» AIM OF THE EXERCISE: Only an exact repeat of the listing, without its images, counts as the answer.

───── DATASET ENTRIES ─────

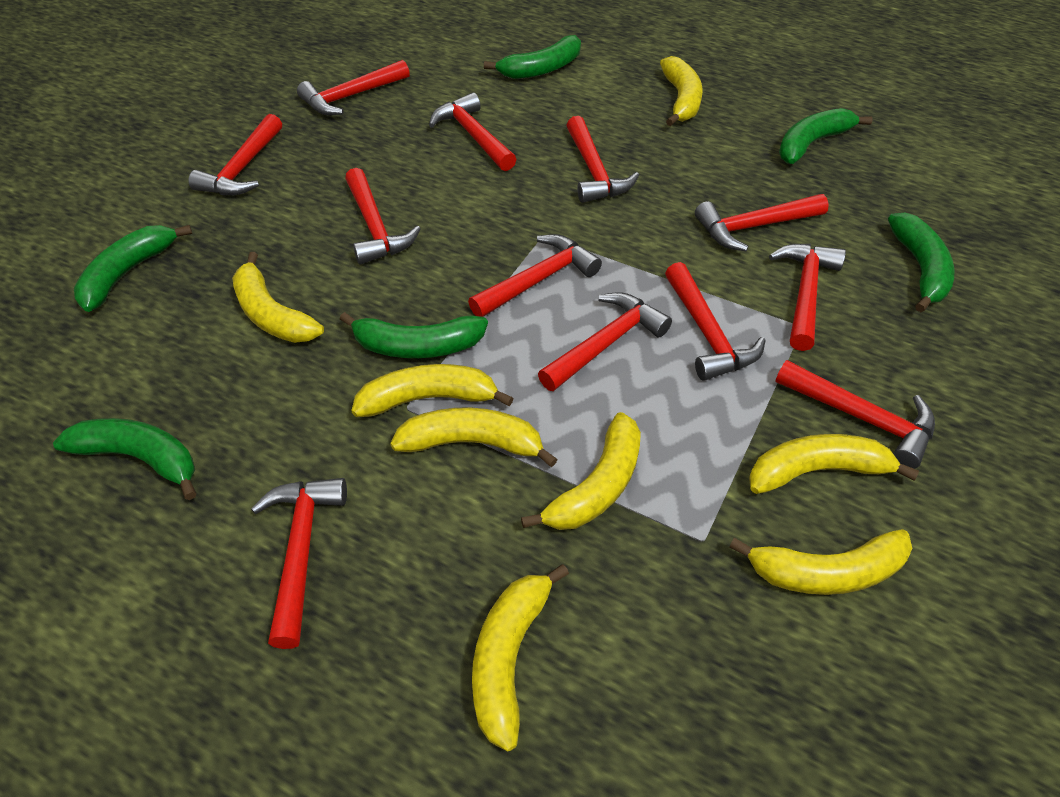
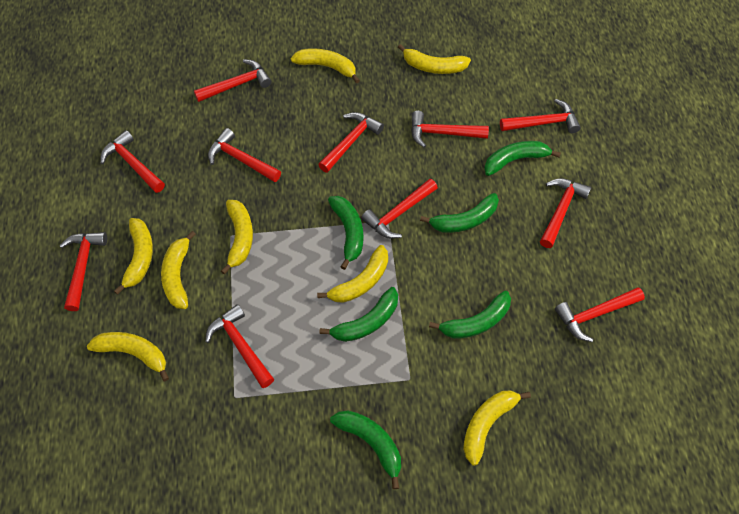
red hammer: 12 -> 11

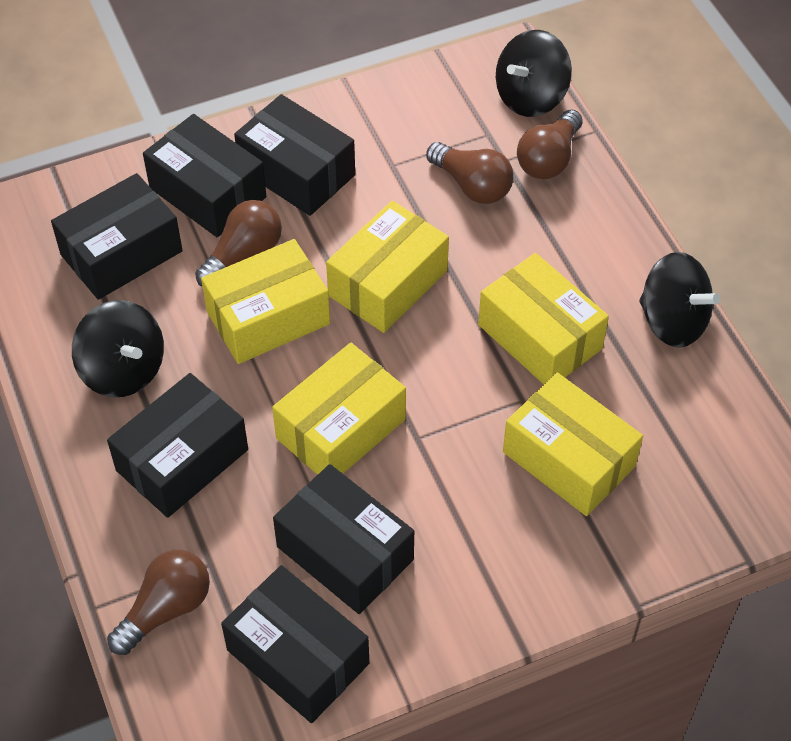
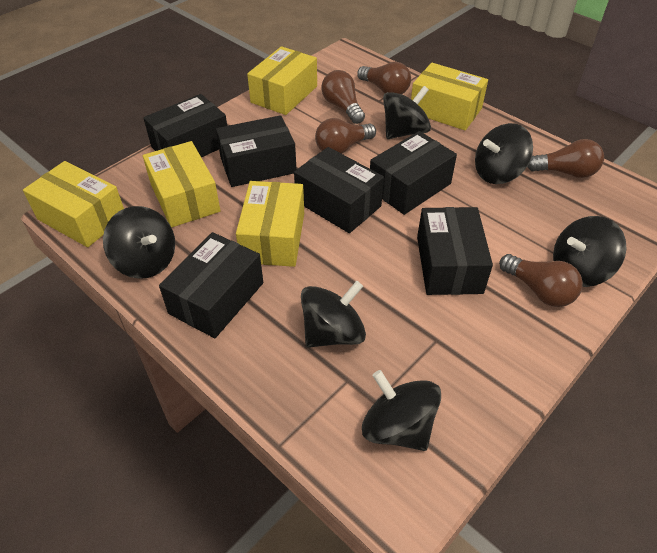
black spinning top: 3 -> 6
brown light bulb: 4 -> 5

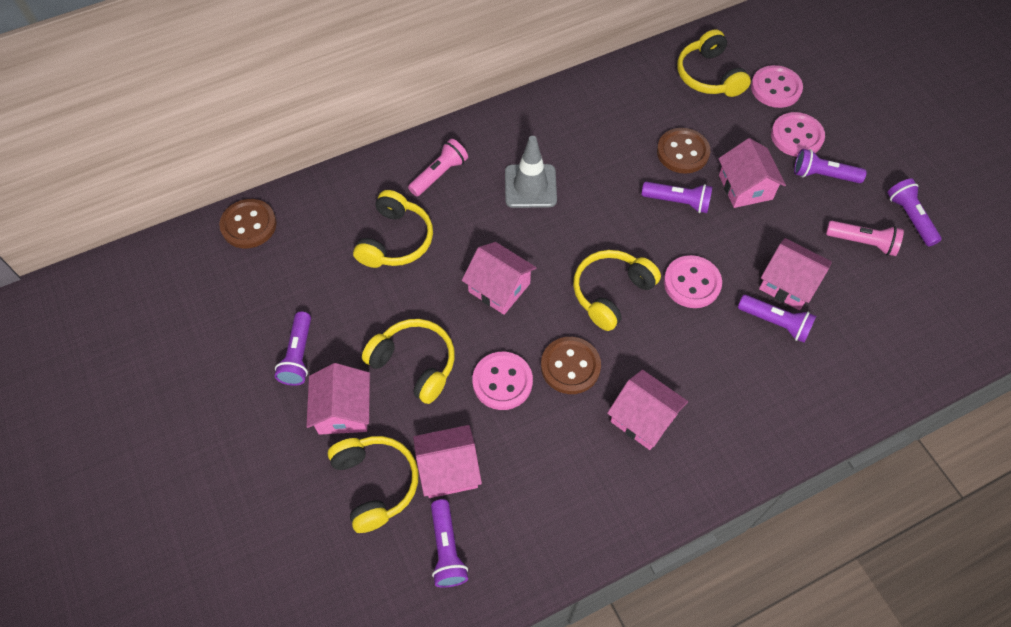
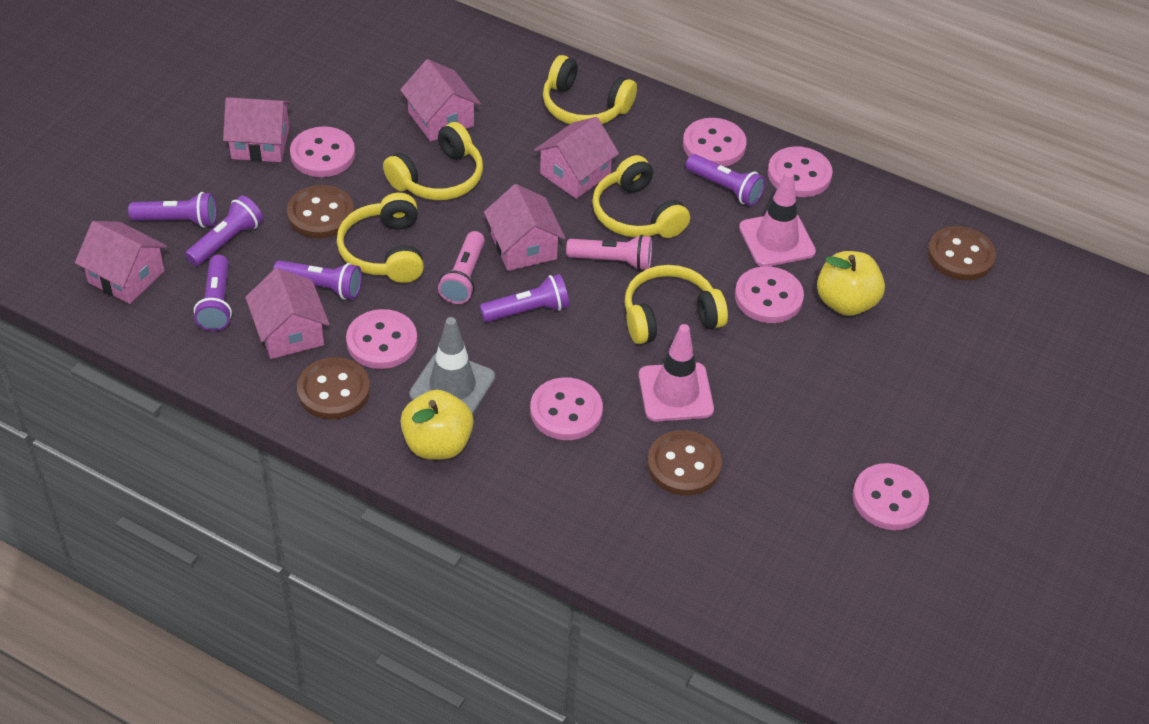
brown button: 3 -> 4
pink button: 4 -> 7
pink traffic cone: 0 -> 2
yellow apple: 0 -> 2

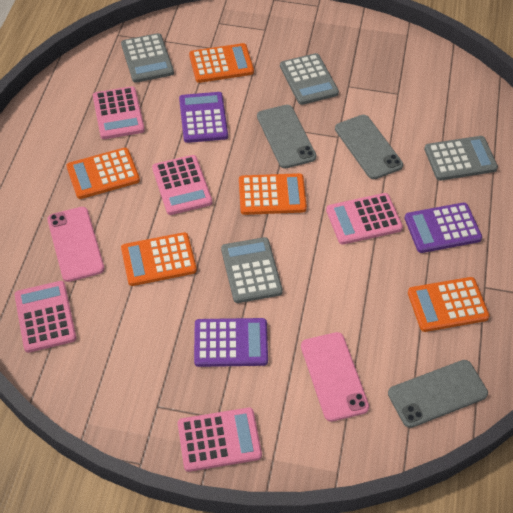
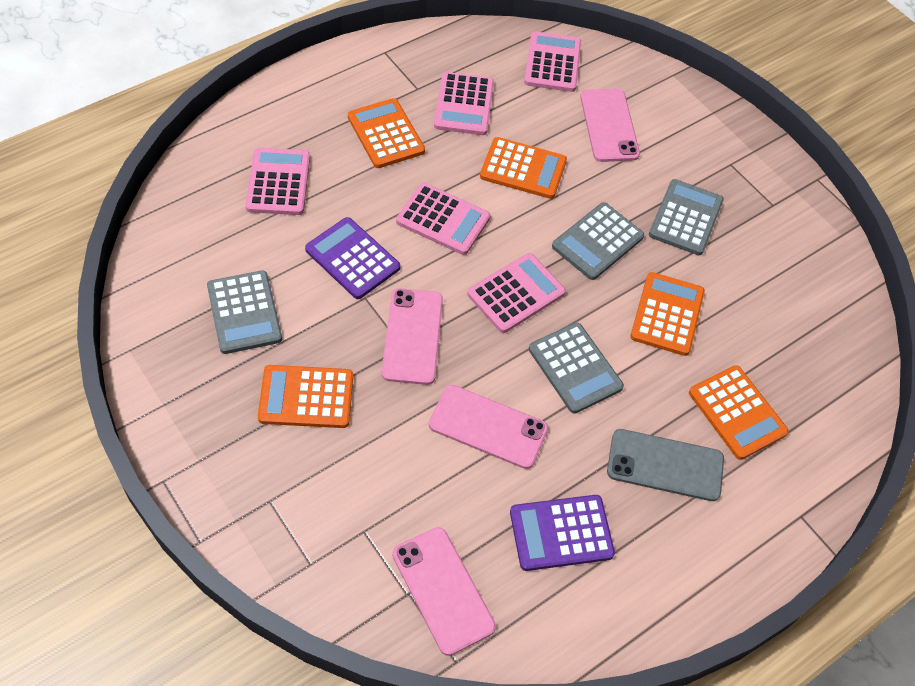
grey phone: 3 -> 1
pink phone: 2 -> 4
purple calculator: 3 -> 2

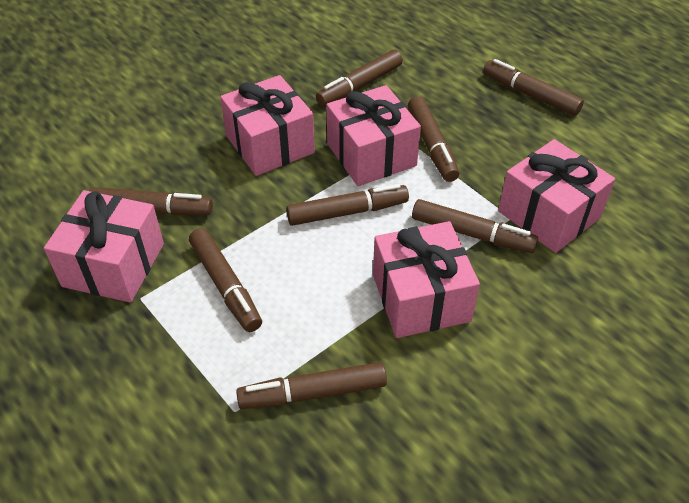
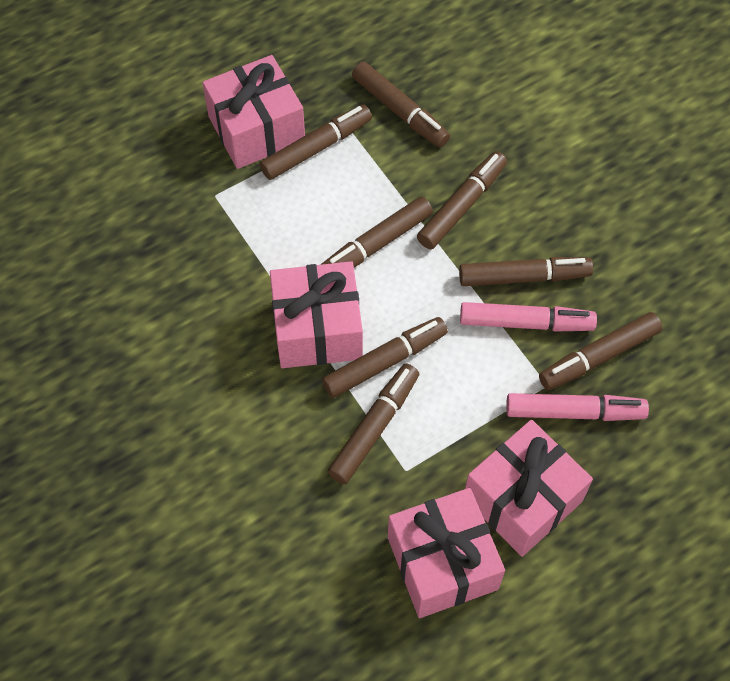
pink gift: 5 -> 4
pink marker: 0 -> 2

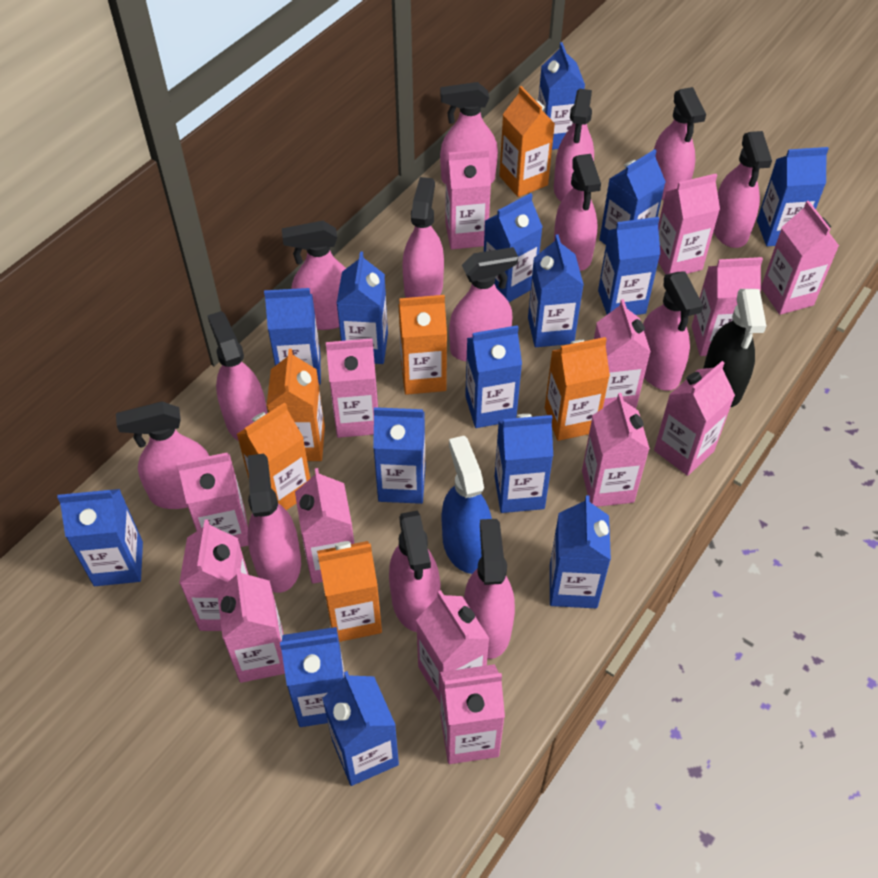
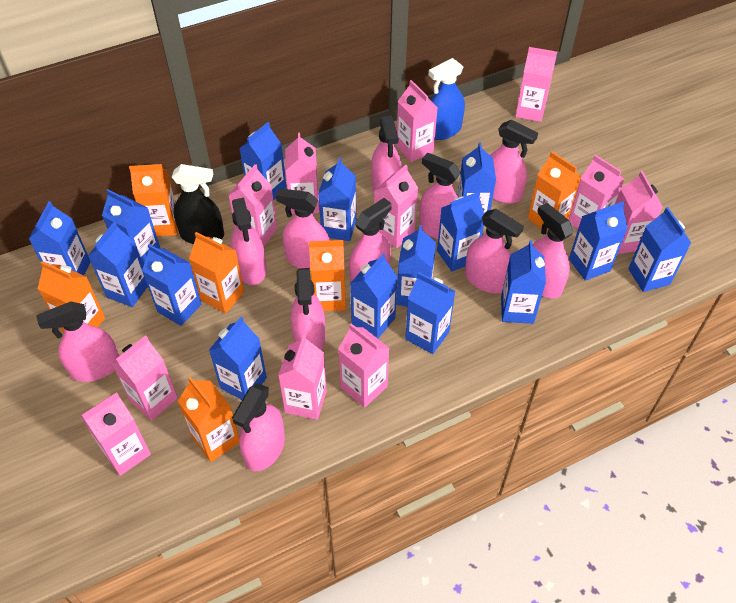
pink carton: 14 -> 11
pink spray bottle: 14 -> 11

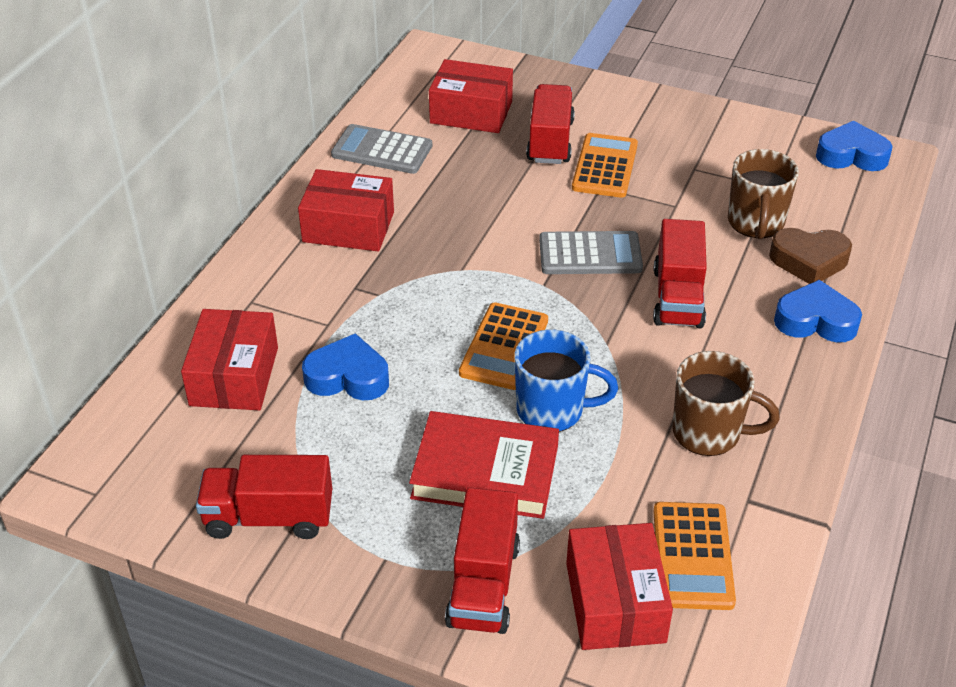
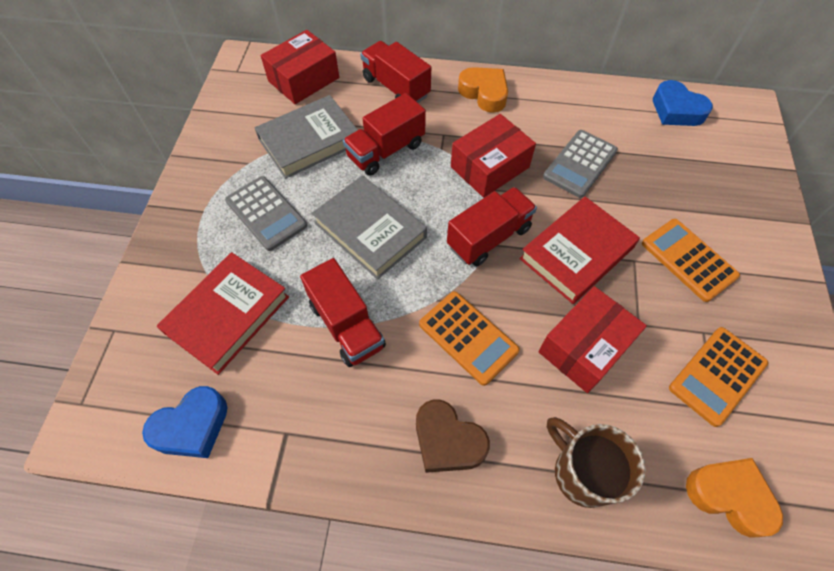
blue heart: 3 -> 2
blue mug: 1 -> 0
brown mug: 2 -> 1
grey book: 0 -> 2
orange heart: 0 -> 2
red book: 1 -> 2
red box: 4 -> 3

─────

» SOLUTION TO THE EXERCISE:
red hammer: 12 -> 11

black spinning top: 3 -> 6
brown light bulb: 4 -> 5

brown button: 3 -> 4
pink button: 4 -> 7
pink traffic cone: 0 -> 2
yellow apple: 0 -> 2

grey phone: 3 -> 1
pink phone: 2 -> 4
purple calculator: 3 -> 2

pink gift: 5 -> 4
pink marker: 0 -> 2

pink carton: 14 -> 11
pink spray bottle: 14 -> 11

blue heart: 3 -> 2
blue mug: 1 -> 0
brown mug: 2 -> 1
grey book: 0 -> 2
orange heart: 0 -> 2
red book: 1 -> 2
red box: 4 -> 3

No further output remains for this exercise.